→ **ASSIGNED TASK**:
With the images set aside, retype every record below character for character.

====== DATASET

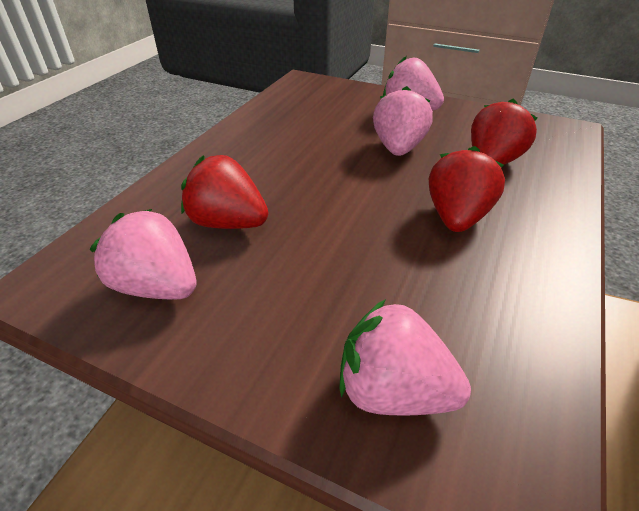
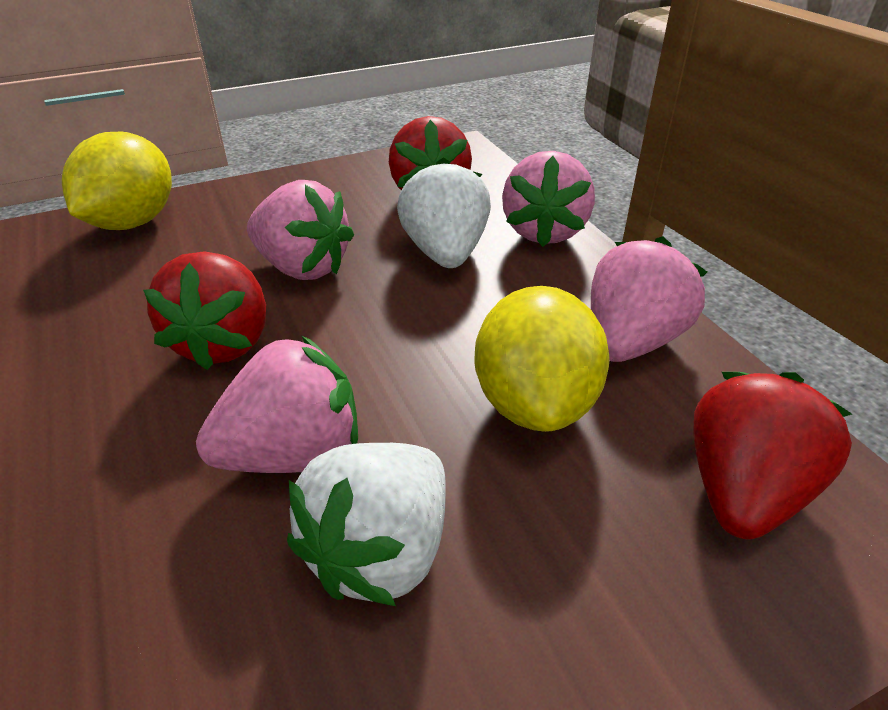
white strawberry: 0 -> 2
yellow lemon: 0 -> 2

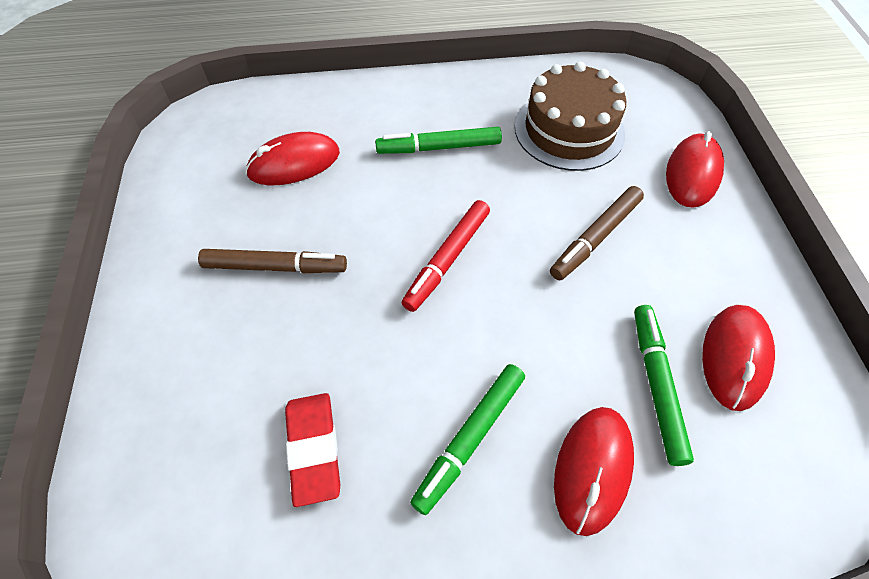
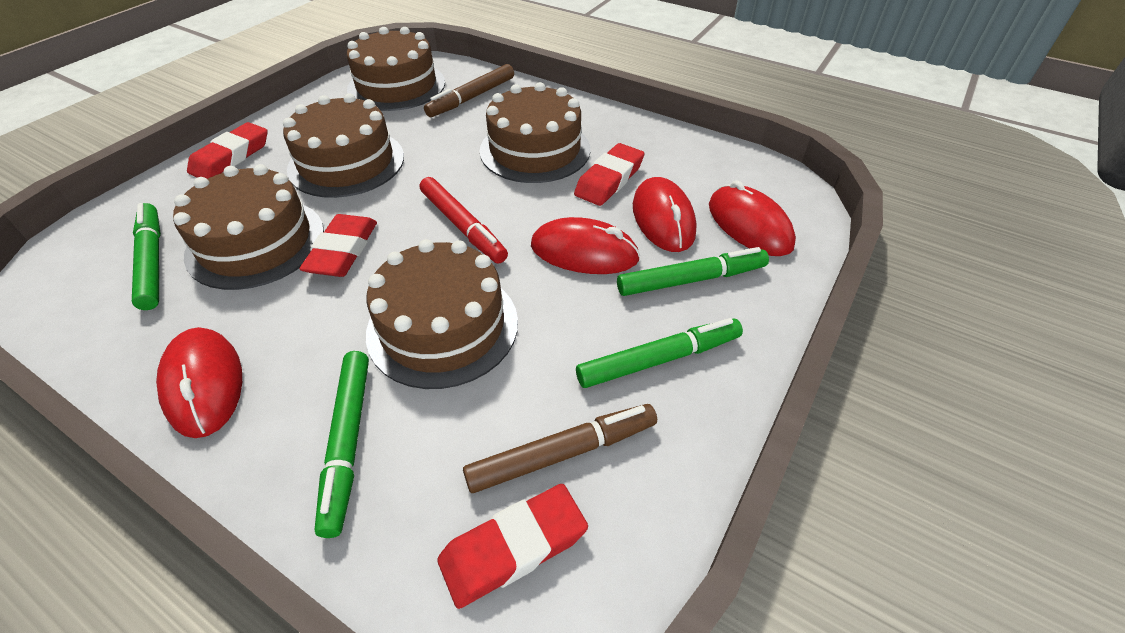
brown cake: 1 -> 5
green marker: 3 -> 4
red eraser: 1 -> 4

============

→ **ANSWER FOR THE TASK**:
white strawberry: 0 -> 2
yellow lemon: 0 -> 2

brown cake: 1 -> 5
green marker: 3 -> 4
red eraser: 1 -> 4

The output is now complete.